### Assignment:
From first line to last, print the records exactly, but leave out the pictures.

(Records excerpted from a collection)
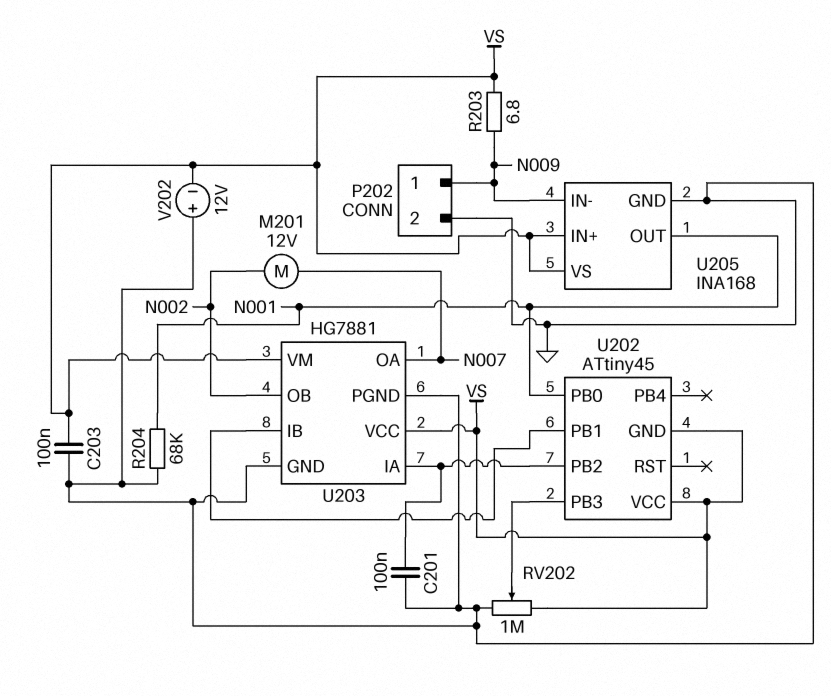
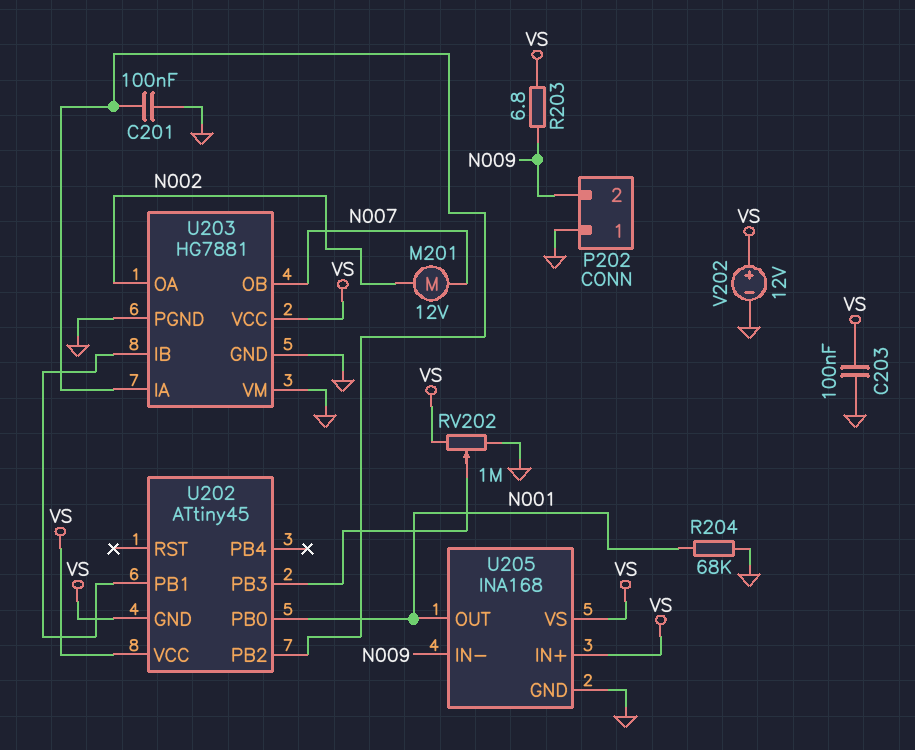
P202 pin 1: N009 -> GND
P202 pin 2: GND -> N009
U203 pin OA: N007 -> N002
U203 pin OB: N002 -> N007
U203 pin VM: VS -> GND
V202: 12V (plus GND, minus VS) -> 12V (plus VS, minus GND)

### Finished task:
P202 pin 1: N009 -> GND
P202 pin 2: GND -> N009
U203 pin OA: N007 -> N002
U203 pin OB: N002 -> N007
U203 pin VM: VS -> GND
V202: 12V (plus GND, minus VS) -> 12V (plus VS, minus GND)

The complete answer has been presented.